→ WHAT YOU NEED TO DO:
Each line in the entries below that holds the word "grey" belongs in the answer.

[Object change descriptions]
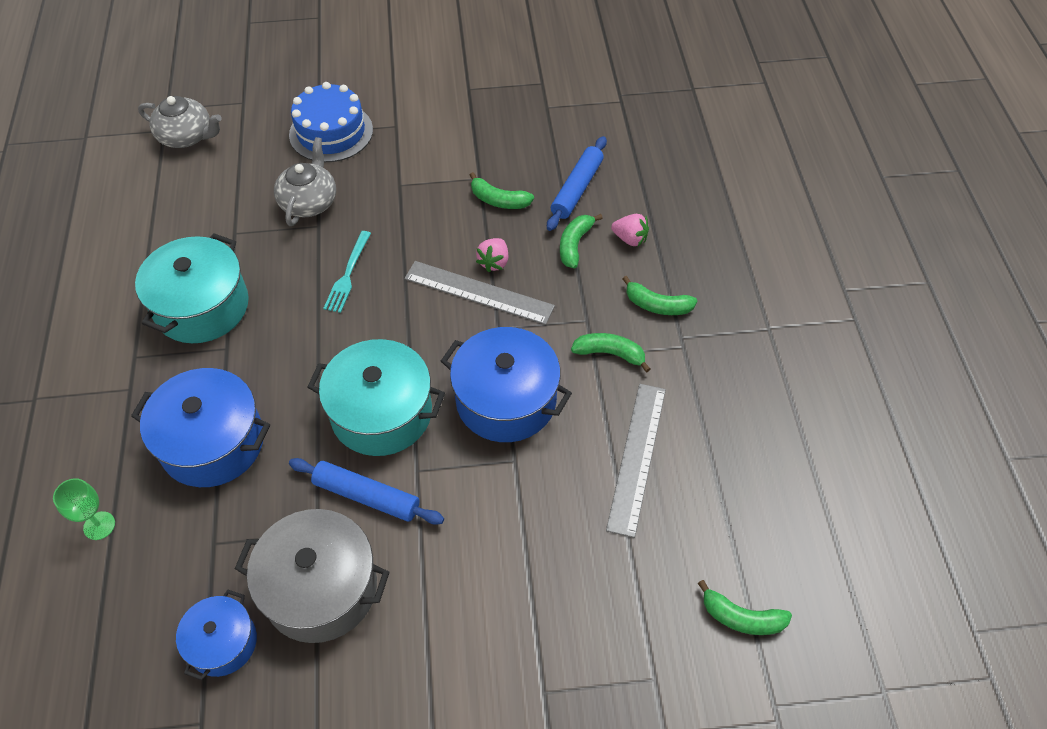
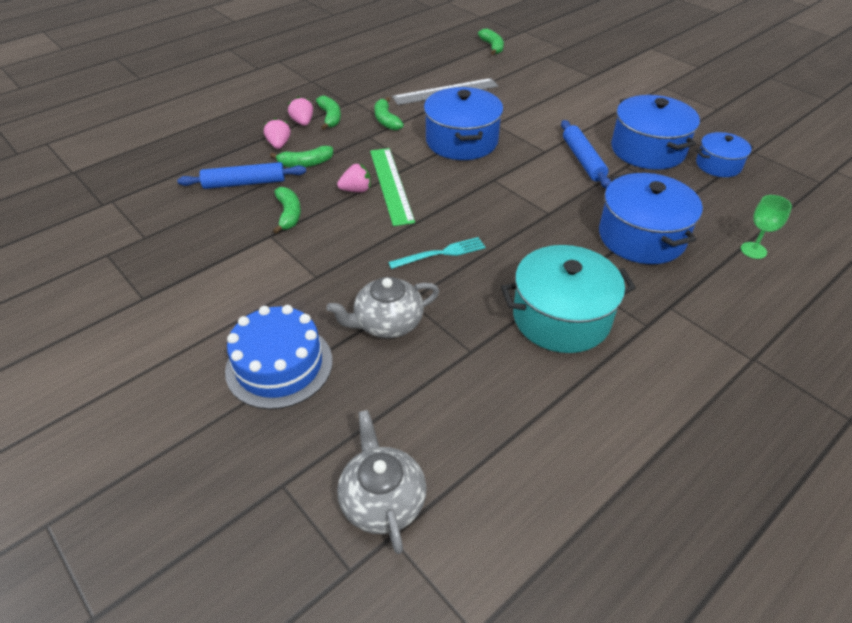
camera: 125 degrees left, 10 degrees down
(321, 588) = (647, 150): grey pot -> blue pot
(381, 413) = (528, 180): turquoise pot -> none
(478, 292) = (391, 185): grey ruler -> green ruler
(664, 276) = (303, 122): none -> pink strawberry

→ RESPONSE TO THE TASK:
(321, 588) = (647, 150): grey pot -> blue pot
(478, 292) = (391, 185): grey ruler -> green ruler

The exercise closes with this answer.